WHAT YOU HAVE TO DO:
Return all lines below containing the word "purple".

INPUT DATA:
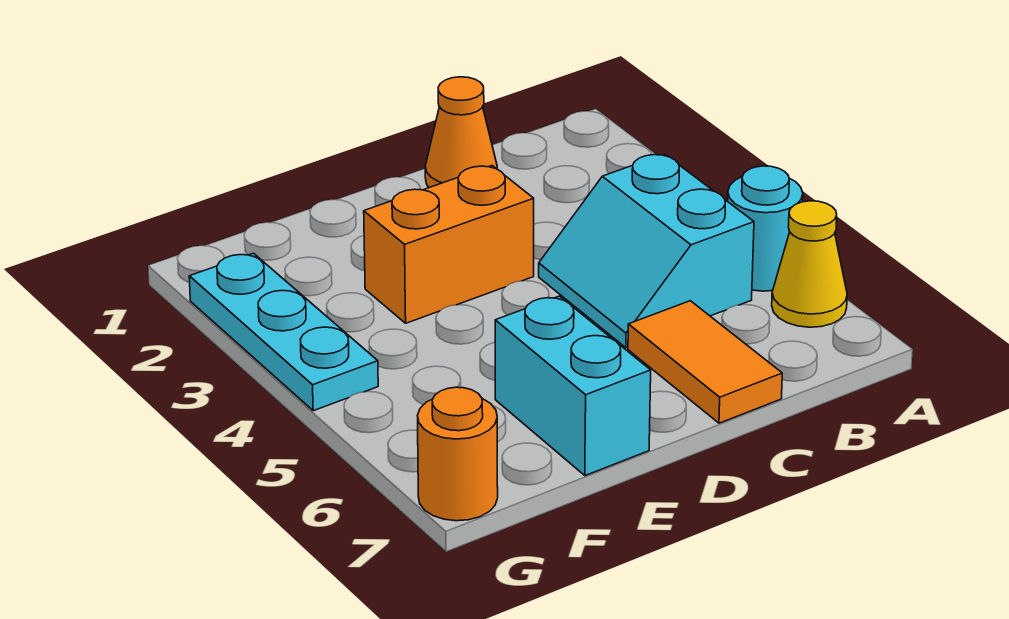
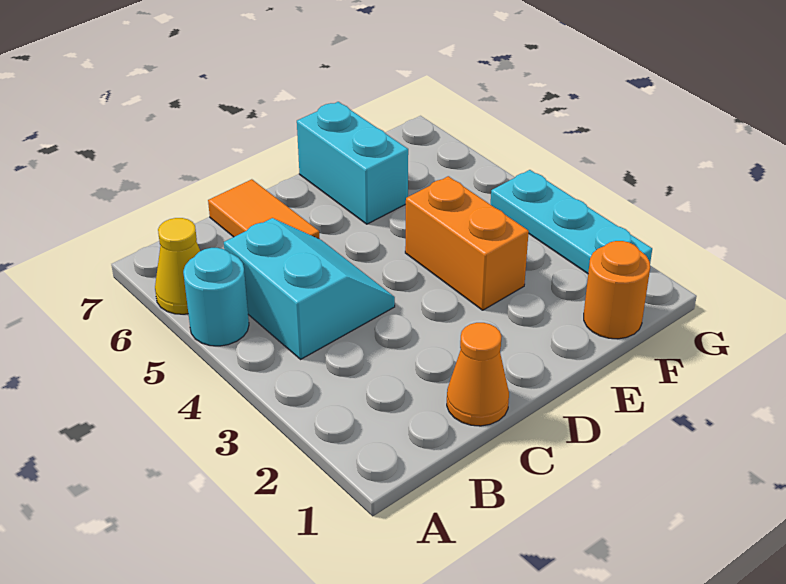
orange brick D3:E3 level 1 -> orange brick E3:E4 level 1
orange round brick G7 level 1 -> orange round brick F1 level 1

...

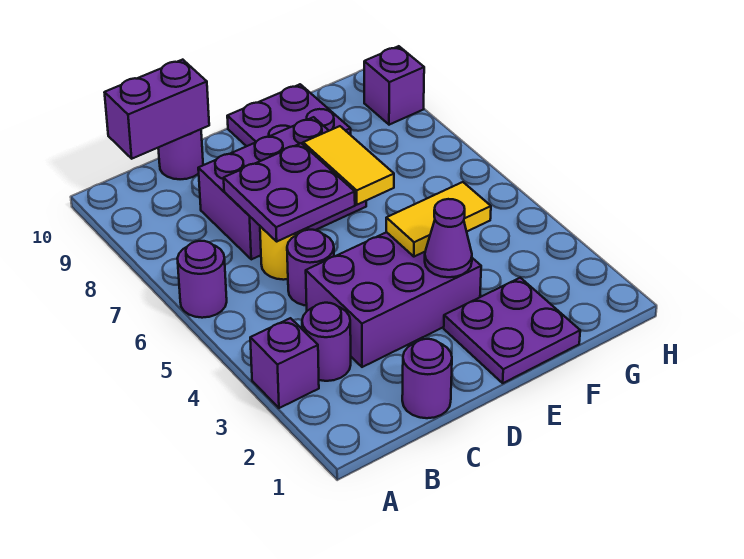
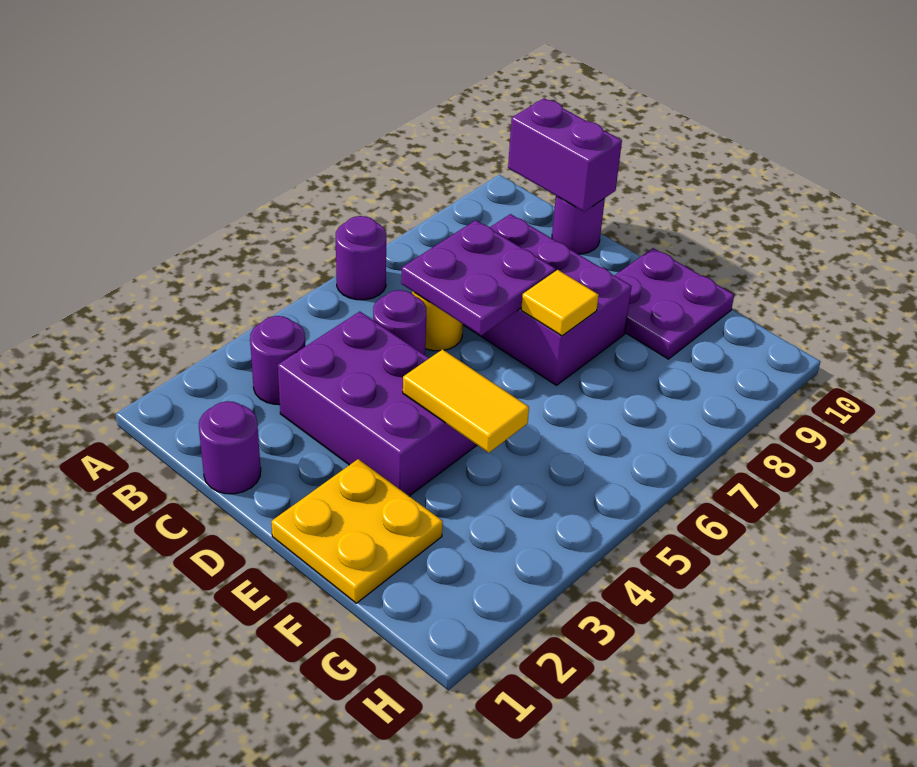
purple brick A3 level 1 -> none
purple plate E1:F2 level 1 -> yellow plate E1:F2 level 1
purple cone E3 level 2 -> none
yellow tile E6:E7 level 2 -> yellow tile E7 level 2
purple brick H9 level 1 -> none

SOLVED EXERCISE:
purple brick A3 level 1 -> none
purple plate E1:F2 level 1 -> yellow plate E1:F2 level 1
purple cone E3 level 2 -> none
purple brick H9 level 1 -> none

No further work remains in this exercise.